*AIM OF THE EXERCISE:*
Below are records. Copy every line with "yellow" in it.

*DATA FOR THIS EXERCISE:*

>>>>

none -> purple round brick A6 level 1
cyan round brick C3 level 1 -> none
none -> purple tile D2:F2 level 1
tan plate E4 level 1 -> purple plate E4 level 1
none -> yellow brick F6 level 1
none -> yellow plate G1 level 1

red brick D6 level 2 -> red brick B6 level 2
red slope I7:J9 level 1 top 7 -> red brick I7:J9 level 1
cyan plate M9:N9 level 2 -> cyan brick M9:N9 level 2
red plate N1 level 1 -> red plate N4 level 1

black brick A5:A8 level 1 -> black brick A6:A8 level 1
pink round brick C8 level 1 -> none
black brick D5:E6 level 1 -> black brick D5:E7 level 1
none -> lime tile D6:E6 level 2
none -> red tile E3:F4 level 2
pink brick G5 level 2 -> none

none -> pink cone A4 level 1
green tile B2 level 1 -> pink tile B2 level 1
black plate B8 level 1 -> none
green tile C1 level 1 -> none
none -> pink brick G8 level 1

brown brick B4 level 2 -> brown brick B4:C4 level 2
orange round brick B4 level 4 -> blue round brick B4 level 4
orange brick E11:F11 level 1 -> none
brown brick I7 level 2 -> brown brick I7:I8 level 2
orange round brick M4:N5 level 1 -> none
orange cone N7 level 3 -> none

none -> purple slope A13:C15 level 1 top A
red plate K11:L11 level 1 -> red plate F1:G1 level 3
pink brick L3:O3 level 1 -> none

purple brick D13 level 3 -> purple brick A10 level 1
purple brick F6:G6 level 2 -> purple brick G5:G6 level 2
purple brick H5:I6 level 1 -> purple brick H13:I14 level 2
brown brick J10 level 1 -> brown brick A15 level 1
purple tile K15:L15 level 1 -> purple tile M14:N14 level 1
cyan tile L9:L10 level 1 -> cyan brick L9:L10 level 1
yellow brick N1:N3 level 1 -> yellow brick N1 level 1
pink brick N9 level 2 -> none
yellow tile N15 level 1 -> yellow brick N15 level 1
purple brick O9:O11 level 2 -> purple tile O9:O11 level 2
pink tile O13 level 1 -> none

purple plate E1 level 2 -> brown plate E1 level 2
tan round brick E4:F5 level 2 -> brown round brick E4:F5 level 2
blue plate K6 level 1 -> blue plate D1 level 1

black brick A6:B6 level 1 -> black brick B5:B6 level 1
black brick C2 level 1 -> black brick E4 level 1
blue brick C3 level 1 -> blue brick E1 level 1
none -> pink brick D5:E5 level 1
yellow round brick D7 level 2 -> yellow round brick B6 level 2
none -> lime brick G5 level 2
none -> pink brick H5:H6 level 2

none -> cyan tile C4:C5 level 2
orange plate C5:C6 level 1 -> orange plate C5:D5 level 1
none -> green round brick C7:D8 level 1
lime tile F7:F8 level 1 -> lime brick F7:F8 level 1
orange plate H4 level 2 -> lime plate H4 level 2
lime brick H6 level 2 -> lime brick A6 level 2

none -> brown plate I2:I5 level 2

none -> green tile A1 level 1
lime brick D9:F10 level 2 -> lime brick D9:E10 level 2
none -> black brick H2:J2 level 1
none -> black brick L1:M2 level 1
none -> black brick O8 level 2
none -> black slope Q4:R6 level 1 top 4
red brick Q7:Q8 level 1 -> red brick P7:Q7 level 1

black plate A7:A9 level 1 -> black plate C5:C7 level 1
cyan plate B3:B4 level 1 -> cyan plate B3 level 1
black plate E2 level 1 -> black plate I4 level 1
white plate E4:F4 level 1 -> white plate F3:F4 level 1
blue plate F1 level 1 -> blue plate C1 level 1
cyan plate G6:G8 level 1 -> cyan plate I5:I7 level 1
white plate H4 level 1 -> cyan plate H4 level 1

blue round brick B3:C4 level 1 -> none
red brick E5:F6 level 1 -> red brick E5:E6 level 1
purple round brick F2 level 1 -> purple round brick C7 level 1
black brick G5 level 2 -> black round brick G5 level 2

<<<<

*RESPONSE TO THIS EXERCISE:*
none -> yellow brick F6 level 1
none -> yellow plate G1 level 1
yellow brick N1:N3 level 1 -> yellow brick N1 level 1
yellow tile N15 level 1 -> yellow brick N15 level 1
yellow round brick D7 level 2 -> yellow round brick B6 level 2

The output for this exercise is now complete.